▶ Task prompt
For every entry below, give an exact repeat and leave out the pictures.

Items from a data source
────────────────────
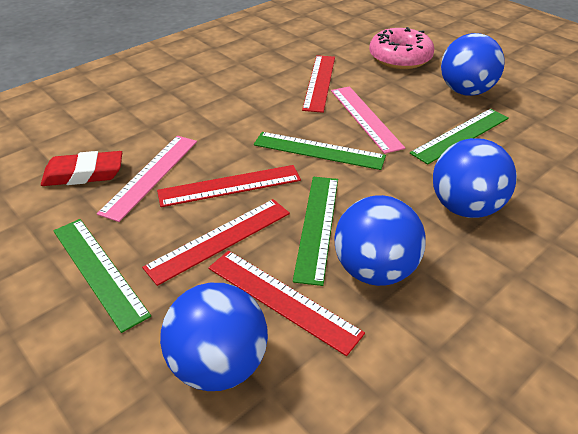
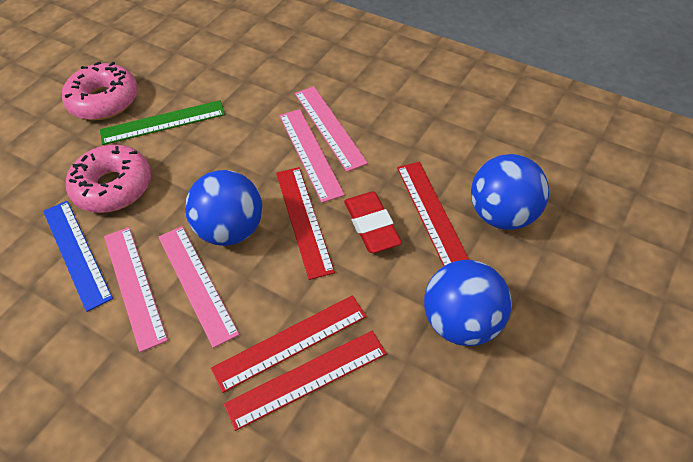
blue ball: 4 -> 3
blue ruler: 0 -> 1
green ruler: 4 -> 1
pink donut: 1 -> 2
pink ruler: 2 -> 4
────────────────────
▶ Response
blue ball: 4 -> 3
blue ruler: 0 -> 1
green ruler: 4 -> 1
pink donut: 1 -> 2
pink ruler: 2 -> 4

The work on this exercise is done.